::: RECORDS FOR PROCESSING :::

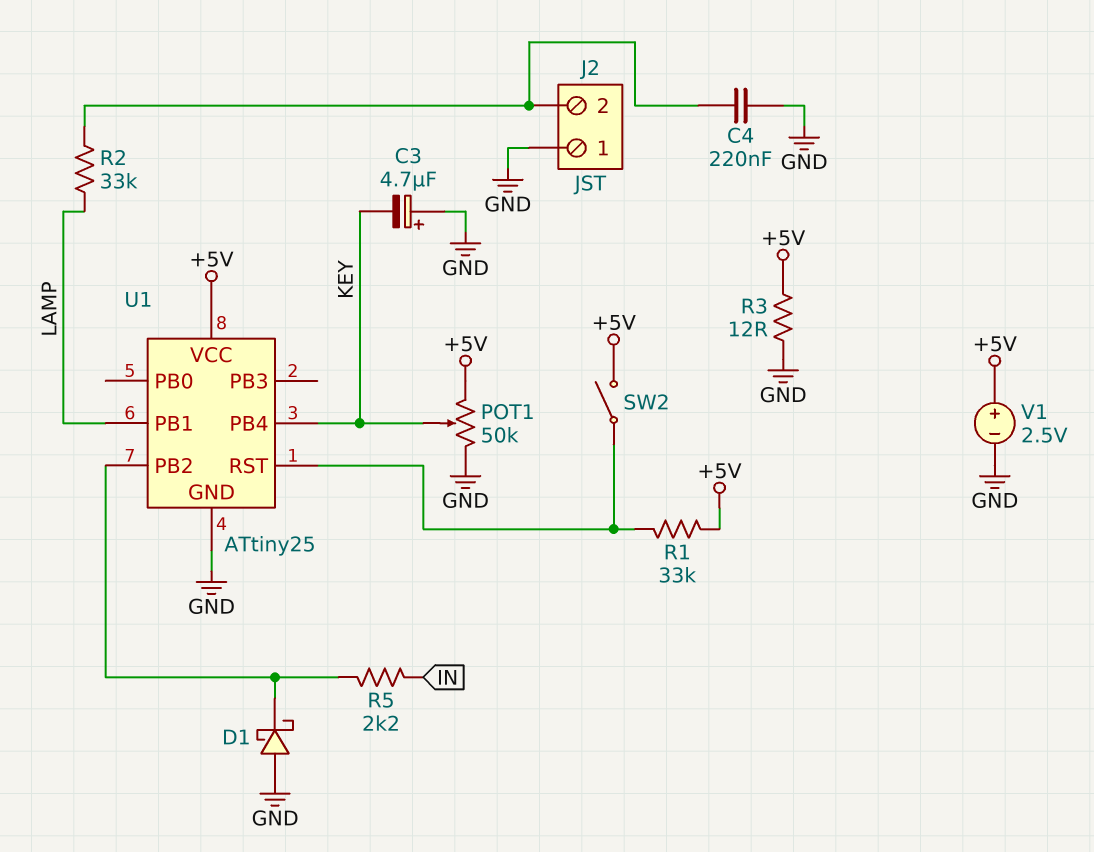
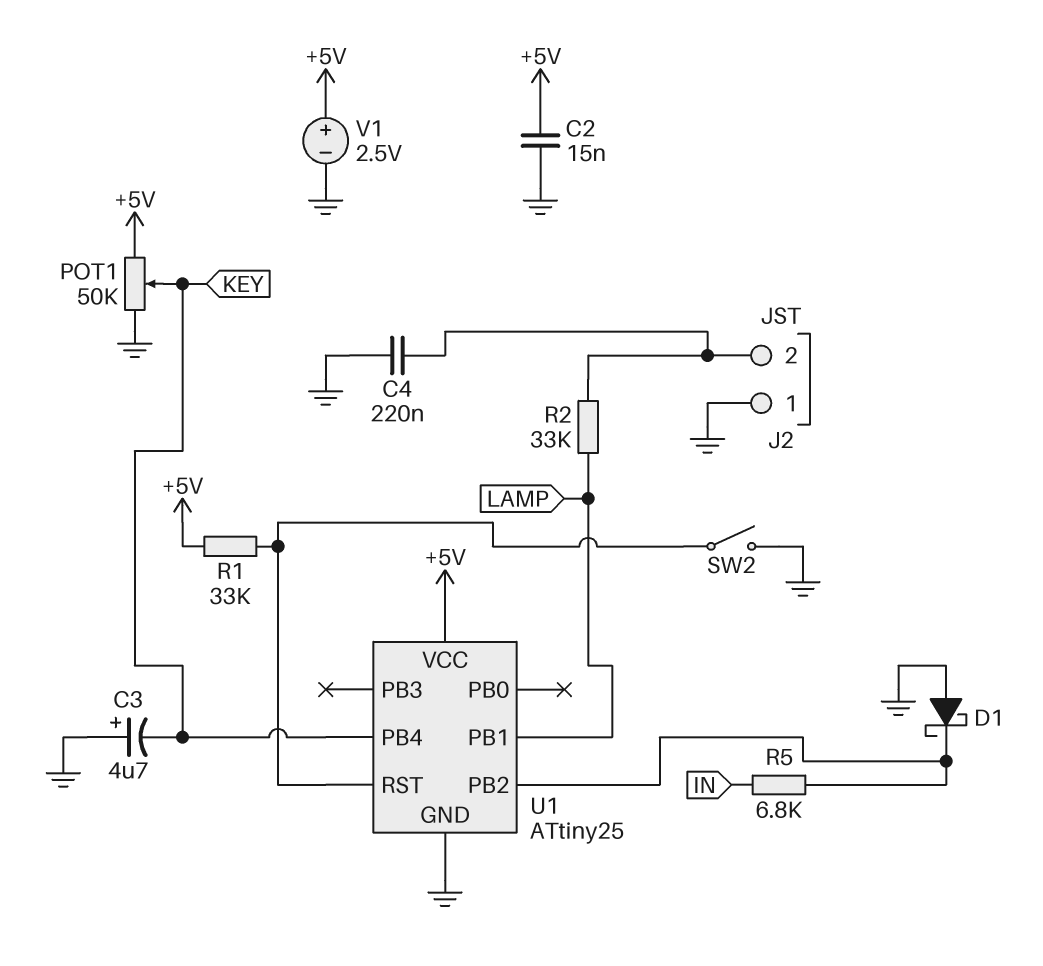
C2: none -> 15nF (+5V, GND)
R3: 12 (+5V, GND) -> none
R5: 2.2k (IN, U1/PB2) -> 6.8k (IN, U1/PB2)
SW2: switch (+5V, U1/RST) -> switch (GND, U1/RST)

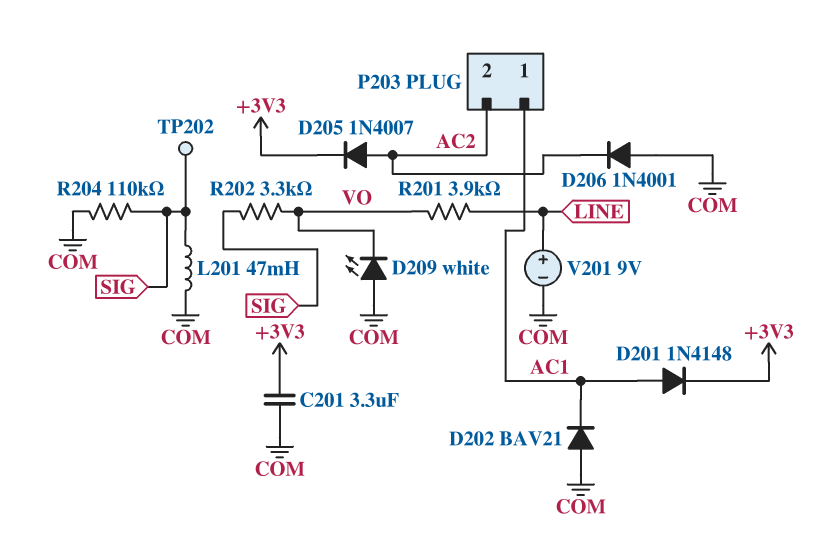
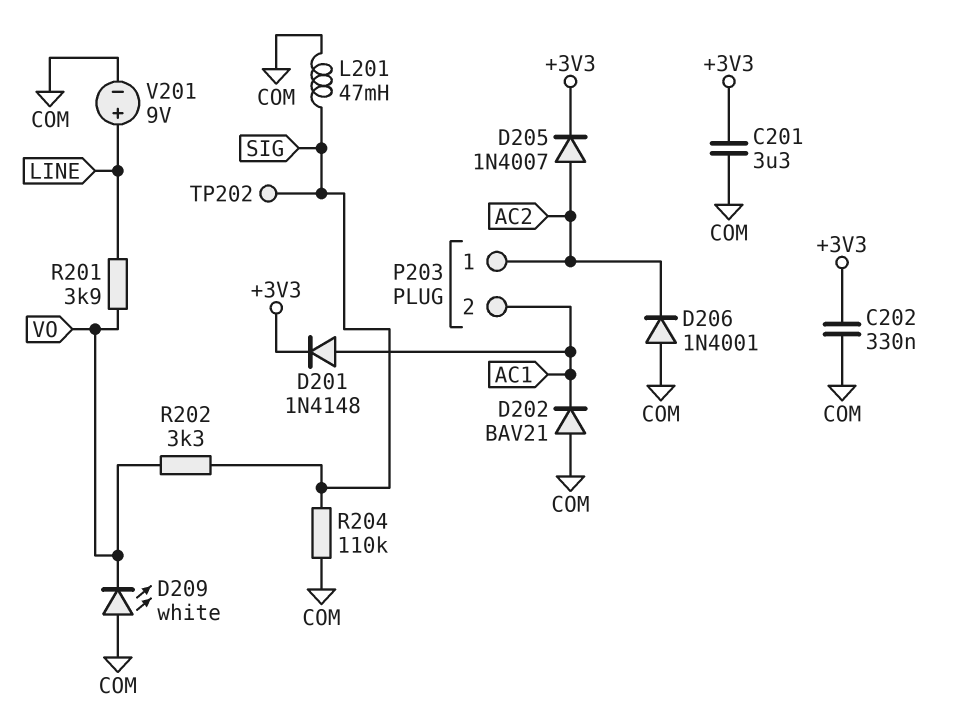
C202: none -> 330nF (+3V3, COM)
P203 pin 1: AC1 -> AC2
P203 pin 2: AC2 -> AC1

:::
::: RECORDS FOR PROCESSING :::

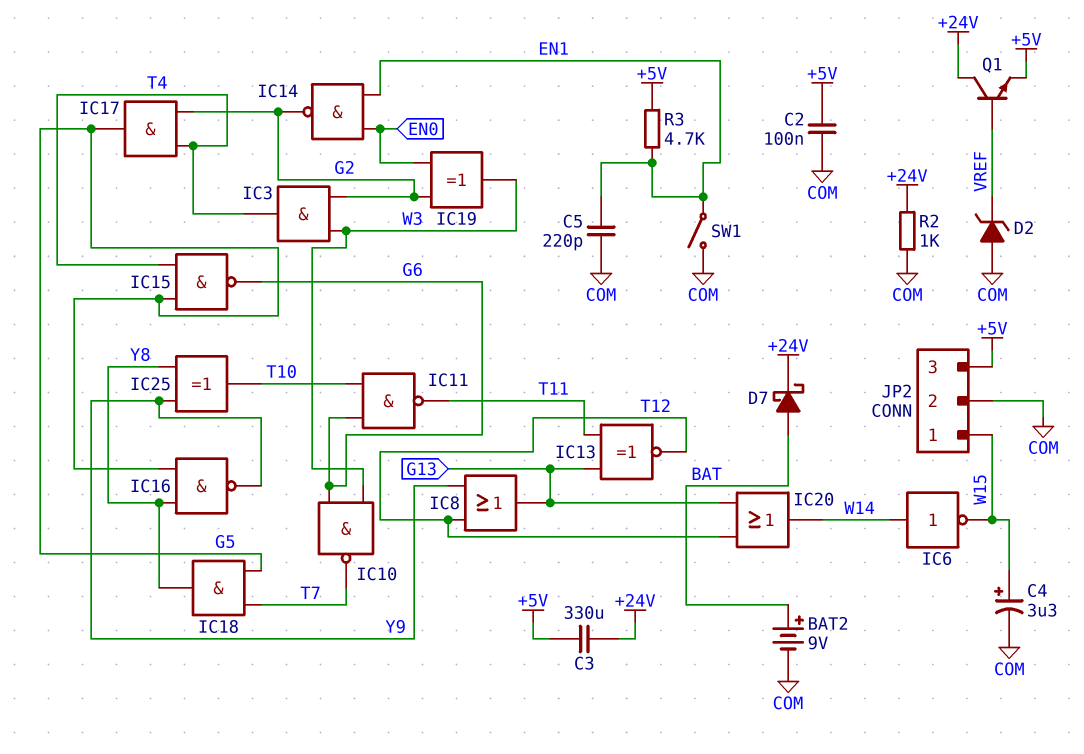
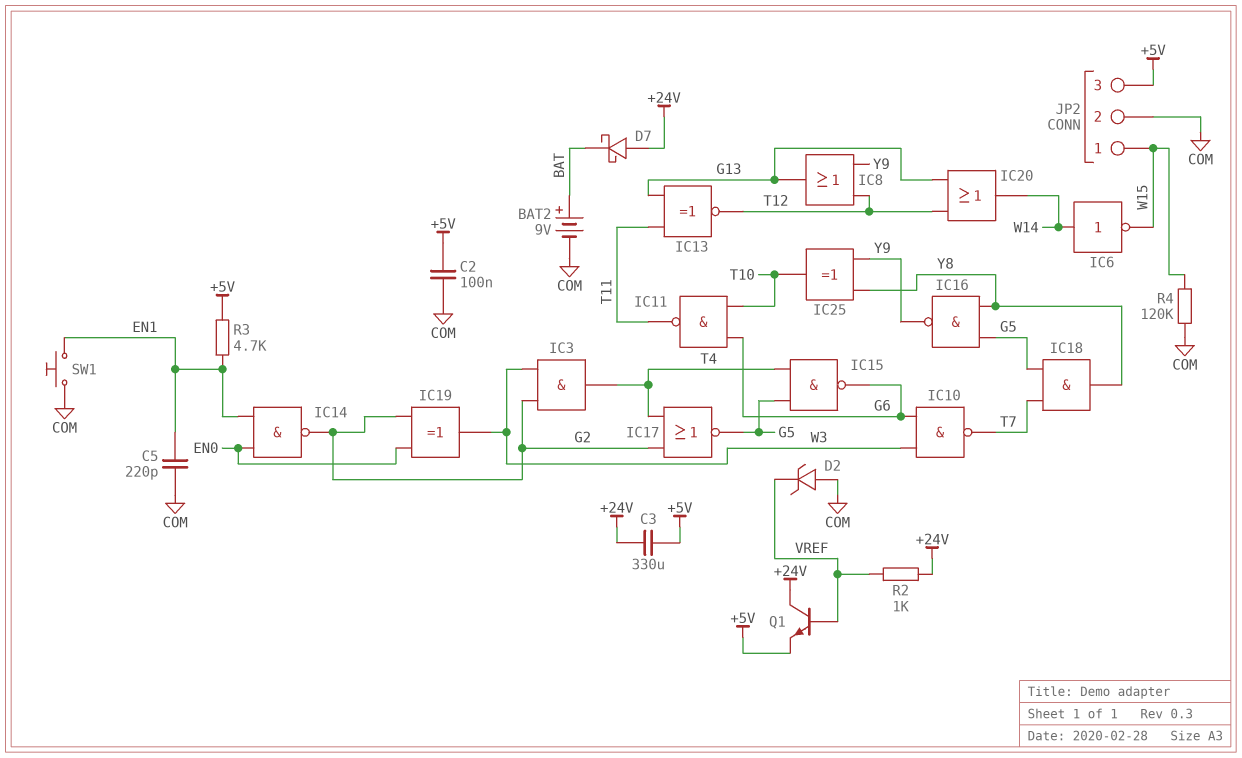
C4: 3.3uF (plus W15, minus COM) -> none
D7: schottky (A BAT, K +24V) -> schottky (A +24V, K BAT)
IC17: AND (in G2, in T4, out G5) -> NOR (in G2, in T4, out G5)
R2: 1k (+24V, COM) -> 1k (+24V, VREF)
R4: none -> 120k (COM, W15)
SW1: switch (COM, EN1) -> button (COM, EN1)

:::
::: RECORDS FOR PROCESSING :::

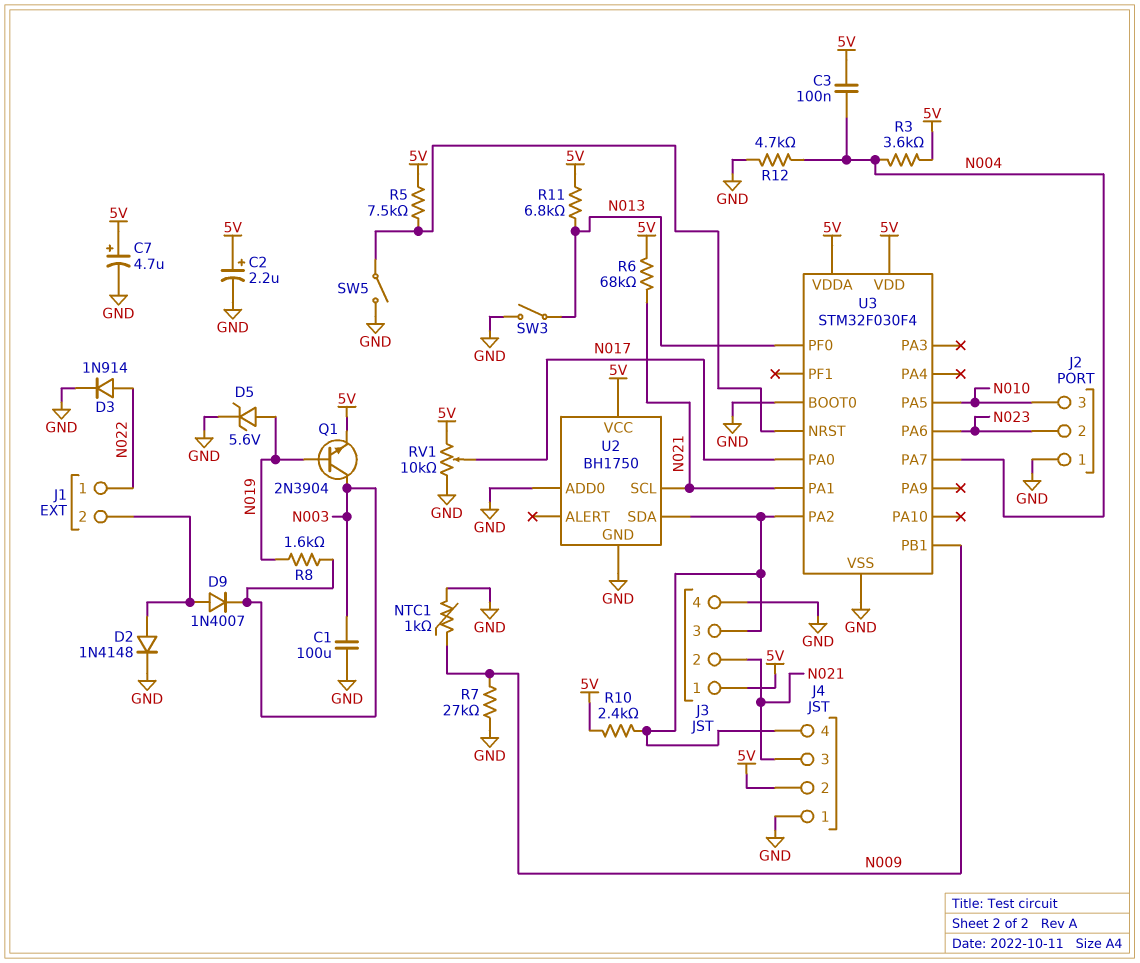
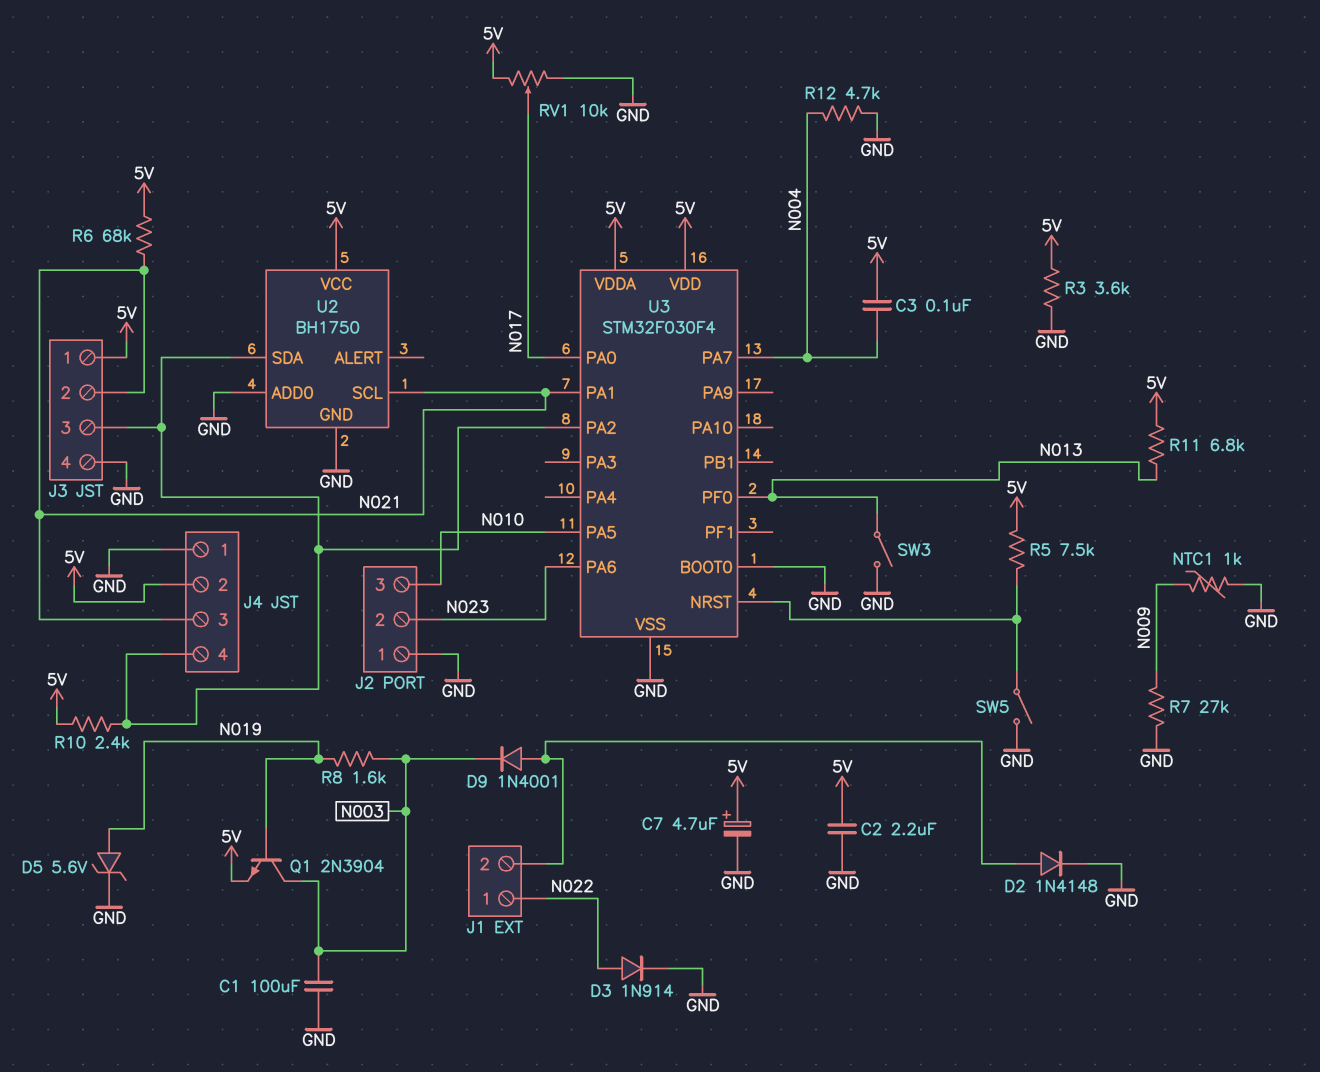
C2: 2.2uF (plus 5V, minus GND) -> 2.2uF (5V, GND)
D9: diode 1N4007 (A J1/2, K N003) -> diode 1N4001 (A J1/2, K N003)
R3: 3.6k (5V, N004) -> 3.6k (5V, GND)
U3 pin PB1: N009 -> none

:::

Start with the line above that contains "C202: none -> 330nF (+3V3, COM)" and end with the line that contains "P203 pin 2: AC2 -> AC1". Write out those lines exactly, and only those.

● SOLUTION:
C202: none -> 330nF (+3V3, COM)
P203 pin 1: AC1 -> AC2
P203 pin 2: AC2 -> AC1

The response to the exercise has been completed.